* Information shown
────

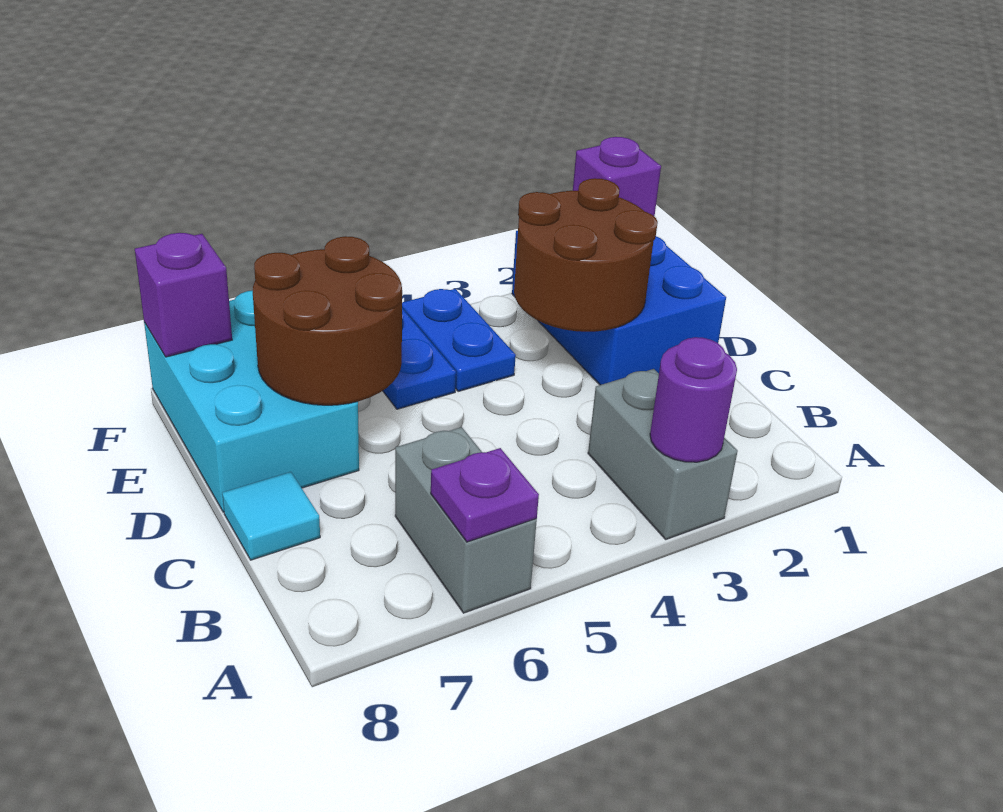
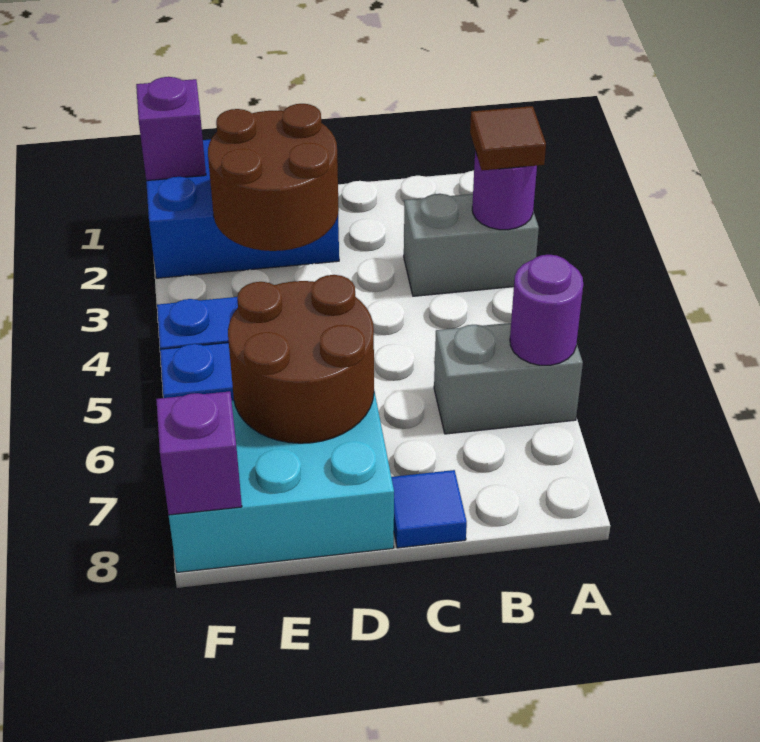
none -> brown tile A3 level 3
purple plate A6 level 2 -> purple round brick A6 level 2
cyan tile C8 level 1 -> blue tile C8 level 1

────

* The problem
Copy every line of the data exactly as written, excluding the pictures.

* Answer to the exercise
none -> brown tile A3 level 3
purple plate A6 level 2 -> purple round brick A6 level 2
cyan tile C8 level 1 -> blue tile C8 level 1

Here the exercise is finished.